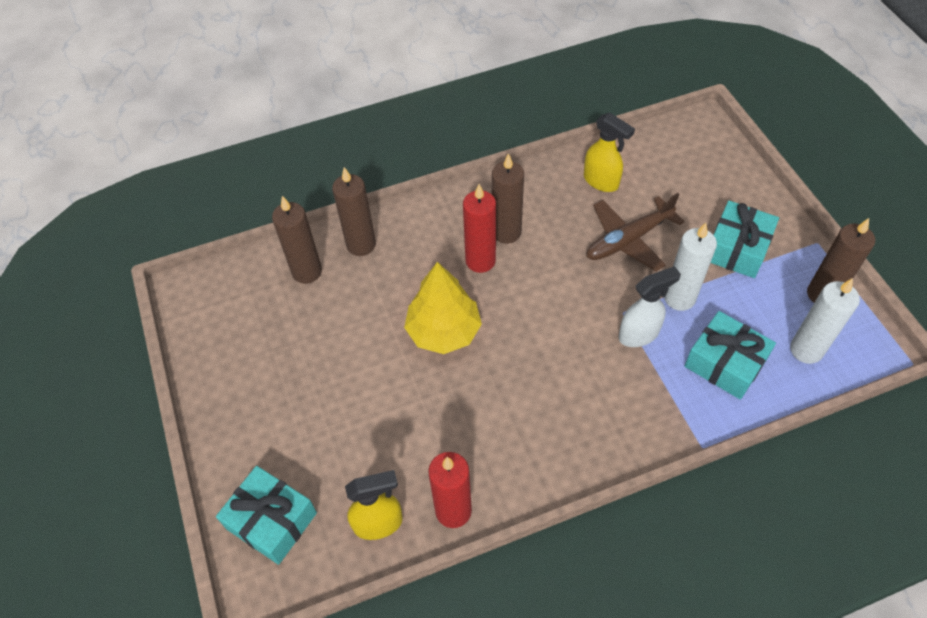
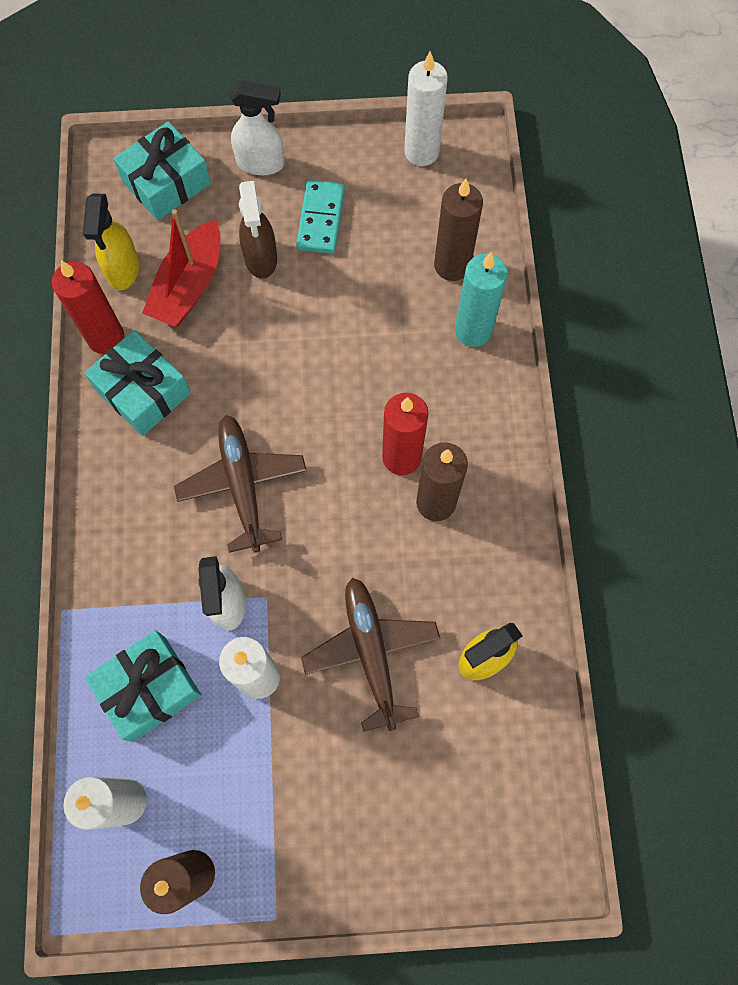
camera: 105 degrees right, 15 degrees up
(199, 321) = (421, 152): none -> white candle
(233, 443) = (261, 163): none -> white spray bottle
(284, 376) = (320, 219): none -> turquoise domino
(336, 409) = (261, 259): none -> brown spray bottle
(361, 245) = (473, 330): brown candle -> turquoise candle
(379, 459) = (189, 286): none -> red boat
(443, 331) = (316, 387): yellow tree -> none
(545, 355) = (242, 485): none -> brown plane
(737, 248) = (306, 794): turquoise gift -> turquoise gift (143, 391)

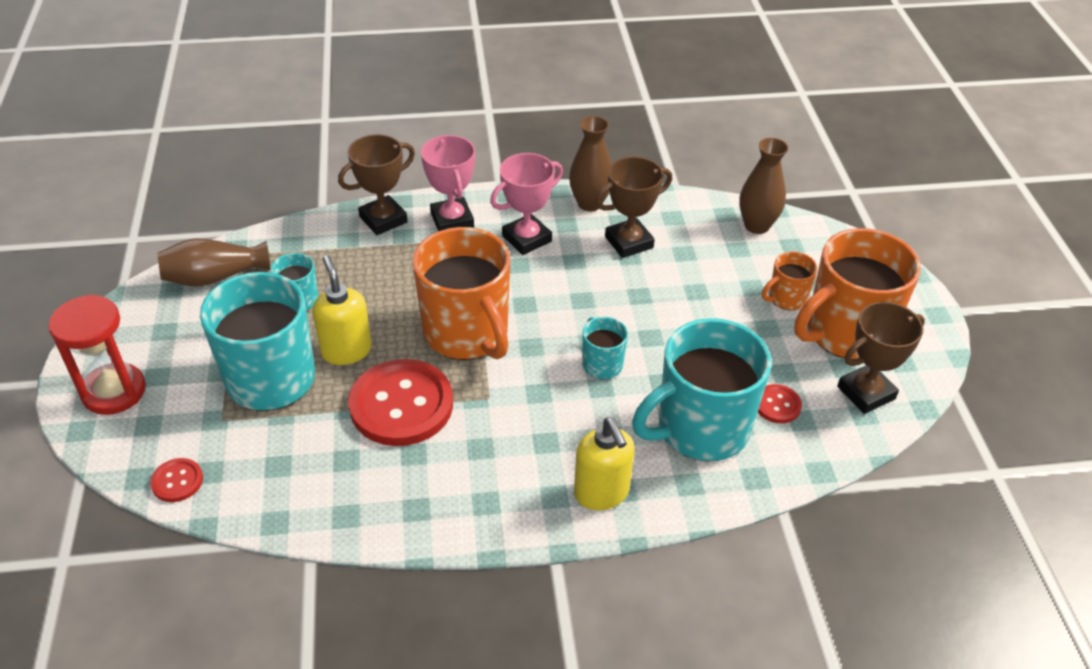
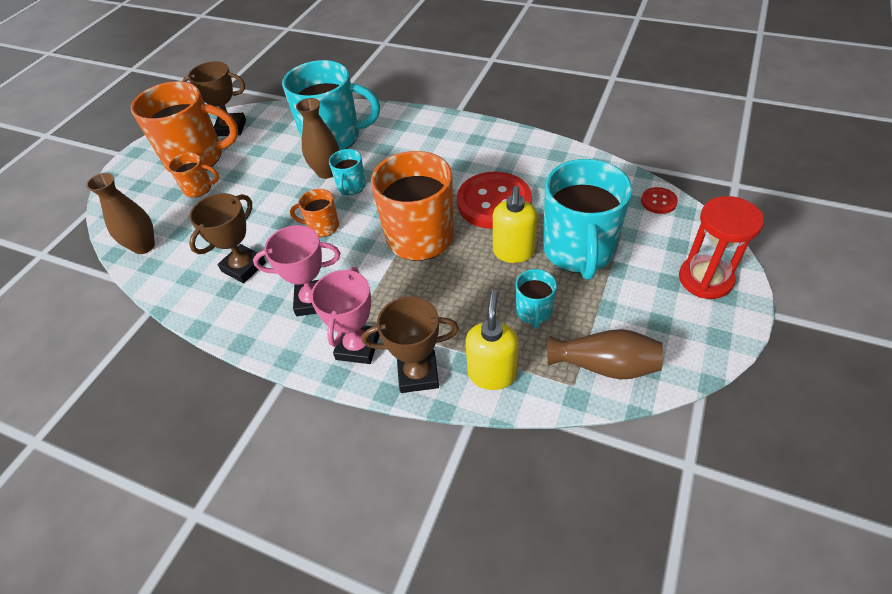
camera: 145 degrees left, 5 degrees up
(588, 306) = (322, 227): none -> orange mug
(589, 203) = (232, 317): brown vase -> brown vase (327, 172)
(601, 493) = (412, 126): yellow soap dispenser -> yellow soap dispenser (492, 373)
(629, 242) = (243, 267): brown trophy -> brown trophy turned 60 degrees counterclockwise
(777, 405) = (281, 136): red button -> none

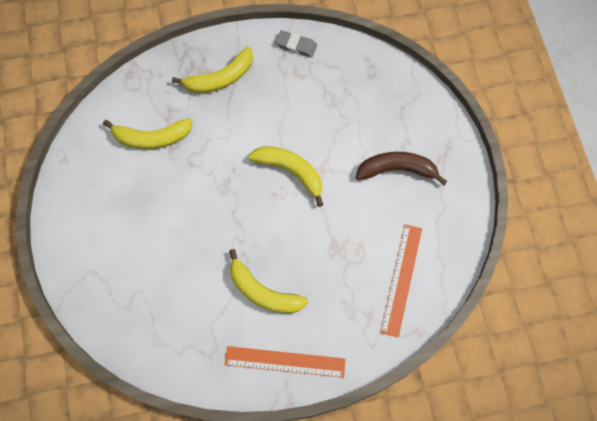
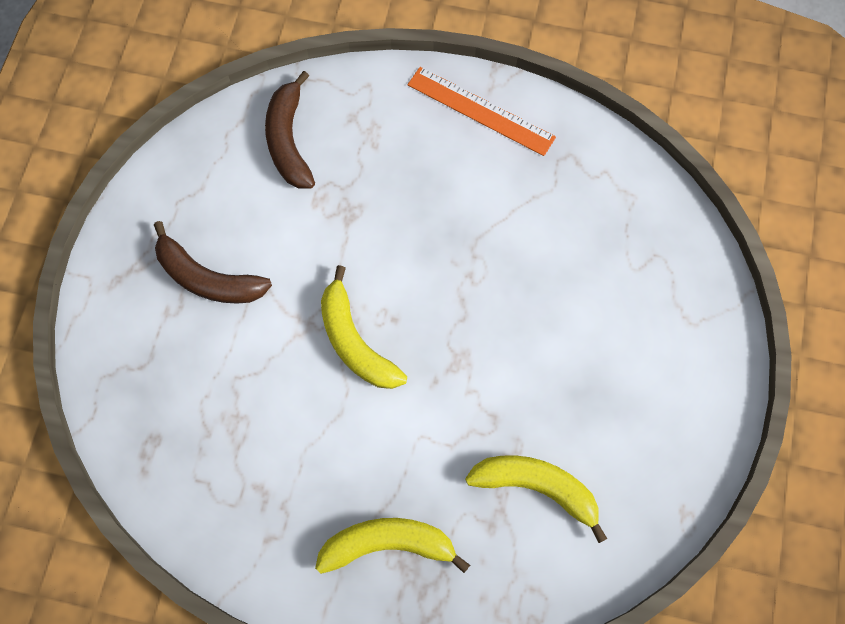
camera: 155 degrees left, 0 degrees up
(263, 292) = (470, 199): yellow banana -> none
(296, 45) = (239, 548): grey eraser -> none
(401, 279) = (288, 141): orange ruler -> brown banana

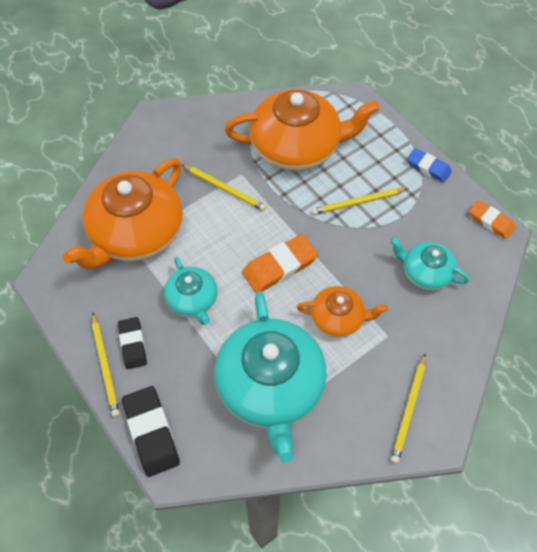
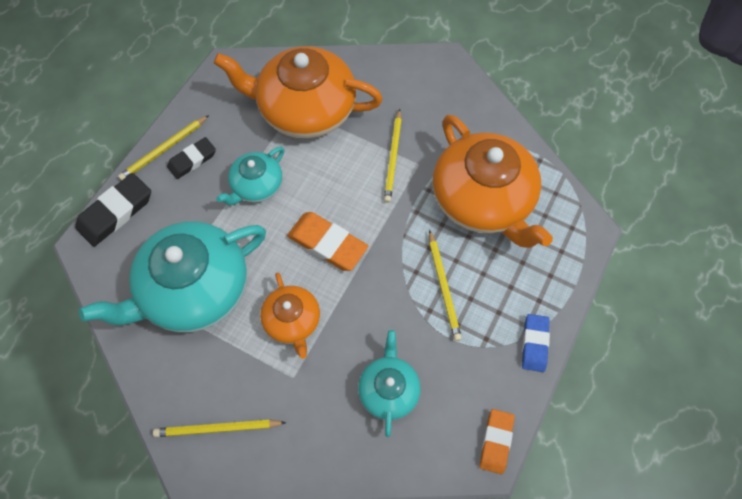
camera: 65 degrees right, 5 degrees up
(358, 203) = (443, 287): yellow pencil -> yellow pencil turned 150 degrees counterclockwise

▬▬▬▬▬▬

- _What you should do_
Transcribe the lines above exactly, setting aside any picture among them.

- _Your response_
camera: 105 degrees right, 15 degrees up
(199, 321) = (421, 152): none -> white candle
(233, 443) = (261, 163): none -> white spray bottle
(284, 376) = (320, 219): none -> turquoise domino
(336, 409) = (261, 259): none -> brown spray bottle
(361, 245) = (473, 330): brown candle -> turquoise candle
(379, 459) = (189, 286): none -> red boat
(443, 331) = (316, 387): yellow tree -> none
(545, 355) = (242, 485): none -> brown plane
(737, 248) = (306, 794): turquoise gift -> turquoise gift (143, 391)

camera: 145 degrees left, 5 degrees up
(588, 306) = (322, 227): none -> orange mug
(589, 203) = (232, 317): brown vase -> brown vase (327, 172)
(601, 493) = (412, 126): yellow soap dispenser -> yellow soap dispenser (492, 373)
(629, 242) = (243, 267): brown trophy -> brown trophy turned 60 degrees counterclockwise
(777, 405) = (281, 136): red button -> none

camera: 155 degrees left, 0 degrees up
(263, 292) = (470, 199): yellow banana -> none
(296, 45) = (239, 548): grey eraser -> none
(401, 279) = (288, 141): orange ruler -> brown banana

camera: 65 degrees right, 5 degrees up
(358, 203) = (443, 287): yellow pencil -> yellow pencil turned 150 degrees counterclockwise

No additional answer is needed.